Stated task: Copy the material from its opening line through the line that contains "road 4 (residential): [(273,511),(225,440),(189,343)]", including both of those lines, and change nothing in them.

Excerpted data:
/---
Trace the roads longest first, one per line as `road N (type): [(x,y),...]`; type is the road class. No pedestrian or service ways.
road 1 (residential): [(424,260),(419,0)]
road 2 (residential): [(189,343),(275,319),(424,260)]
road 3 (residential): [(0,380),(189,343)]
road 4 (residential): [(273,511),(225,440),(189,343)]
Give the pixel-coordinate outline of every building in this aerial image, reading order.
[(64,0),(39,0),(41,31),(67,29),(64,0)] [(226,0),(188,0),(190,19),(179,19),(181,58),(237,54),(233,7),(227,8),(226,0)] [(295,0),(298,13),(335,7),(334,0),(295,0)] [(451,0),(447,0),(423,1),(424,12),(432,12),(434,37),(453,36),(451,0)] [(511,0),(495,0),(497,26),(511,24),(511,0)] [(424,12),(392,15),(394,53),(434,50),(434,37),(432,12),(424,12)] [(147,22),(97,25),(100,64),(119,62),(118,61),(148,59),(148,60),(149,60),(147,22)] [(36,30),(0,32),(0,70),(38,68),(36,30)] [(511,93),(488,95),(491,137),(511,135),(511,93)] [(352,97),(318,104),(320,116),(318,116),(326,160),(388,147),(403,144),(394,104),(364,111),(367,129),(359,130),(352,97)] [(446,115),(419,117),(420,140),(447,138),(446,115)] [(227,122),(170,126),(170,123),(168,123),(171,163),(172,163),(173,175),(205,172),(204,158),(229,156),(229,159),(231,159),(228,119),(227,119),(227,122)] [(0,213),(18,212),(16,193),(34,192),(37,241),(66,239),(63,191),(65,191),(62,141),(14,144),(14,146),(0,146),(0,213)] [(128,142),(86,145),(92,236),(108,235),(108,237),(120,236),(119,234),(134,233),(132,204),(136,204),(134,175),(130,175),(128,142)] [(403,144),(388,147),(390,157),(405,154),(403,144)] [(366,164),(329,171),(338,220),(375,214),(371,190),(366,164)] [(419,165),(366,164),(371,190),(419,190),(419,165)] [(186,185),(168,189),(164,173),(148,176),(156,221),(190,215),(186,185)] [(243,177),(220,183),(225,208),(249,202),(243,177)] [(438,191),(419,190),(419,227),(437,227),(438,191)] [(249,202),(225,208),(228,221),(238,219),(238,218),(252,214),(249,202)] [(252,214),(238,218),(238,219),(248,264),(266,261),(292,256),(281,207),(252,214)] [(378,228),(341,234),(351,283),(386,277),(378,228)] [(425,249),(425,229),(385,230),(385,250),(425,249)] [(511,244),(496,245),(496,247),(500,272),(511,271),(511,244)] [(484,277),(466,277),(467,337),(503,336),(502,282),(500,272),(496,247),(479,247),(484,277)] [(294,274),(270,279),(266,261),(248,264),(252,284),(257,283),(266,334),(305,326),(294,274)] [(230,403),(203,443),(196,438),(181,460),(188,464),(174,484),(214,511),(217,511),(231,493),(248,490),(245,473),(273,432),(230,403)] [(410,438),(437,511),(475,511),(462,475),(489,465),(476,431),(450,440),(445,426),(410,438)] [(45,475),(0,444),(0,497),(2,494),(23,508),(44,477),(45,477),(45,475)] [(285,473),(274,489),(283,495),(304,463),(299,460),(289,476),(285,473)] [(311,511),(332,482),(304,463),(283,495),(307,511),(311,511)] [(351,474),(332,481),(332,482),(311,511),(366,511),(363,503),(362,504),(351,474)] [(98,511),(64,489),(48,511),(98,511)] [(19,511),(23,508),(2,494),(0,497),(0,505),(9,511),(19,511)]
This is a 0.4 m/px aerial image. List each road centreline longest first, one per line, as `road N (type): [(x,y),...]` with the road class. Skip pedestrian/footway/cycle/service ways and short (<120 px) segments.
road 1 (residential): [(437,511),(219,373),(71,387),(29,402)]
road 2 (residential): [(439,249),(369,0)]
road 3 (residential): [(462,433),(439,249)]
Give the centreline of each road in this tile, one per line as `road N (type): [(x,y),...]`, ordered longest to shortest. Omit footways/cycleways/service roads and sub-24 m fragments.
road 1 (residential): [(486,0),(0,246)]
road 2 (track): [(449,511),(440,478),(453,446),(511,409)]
\---
Answer to the task:
Trace the roads longest first, one per line as `road N (type): [(x,y),...]`; type is the road class. No pedestrian or service ways.
road 1 (residential): [(424,260),(419,0)]
road 2 (residential): [(189,343),(275,319),(424,260)]
road 3 (residential): [(0,380),(189,343)]
road 4 (residential): [(273,511),(225,440),(189,343)]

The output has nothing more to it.